» **DESCRIPTION OF THE TASK**: Beneath this instruction is a block of data; output from it exactly the lines that run from the one containing "green mushroom: 2 -> 5" through the one containing "yellow lemon: 8 -> 6", inclusive.

(Beginning of PROVIDED INFORMATION)

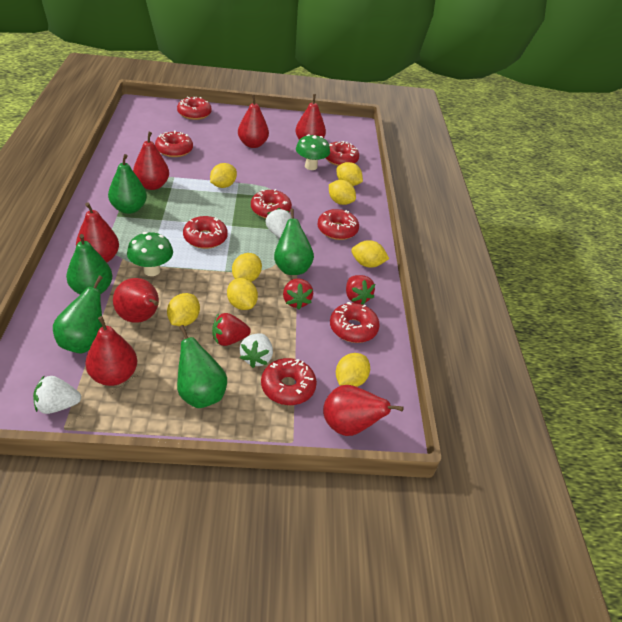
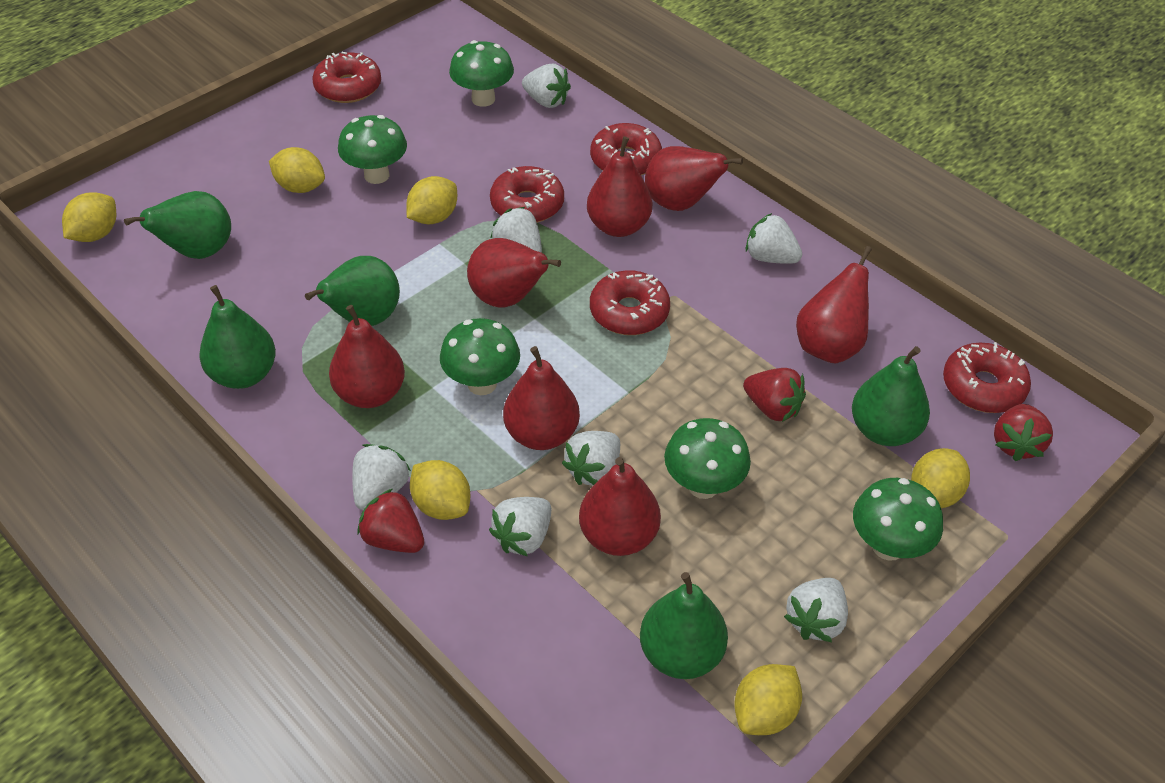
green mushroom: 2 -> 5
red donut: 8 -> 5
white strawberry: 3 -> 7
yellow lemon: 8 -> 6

(End of PROVIDED INFORMATION)
(Beginning of PROVIDED INFORMATION)

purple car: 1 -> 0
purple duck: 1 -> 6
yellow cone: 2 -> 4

(End of PROVIDED INFORMATION)

» **OUTPUT BELOW**:
green mushroom: 2 -> 5
red donut: 8 -> 5
white strawberry: 3 -> 7
yellow lemon: 8 -> 6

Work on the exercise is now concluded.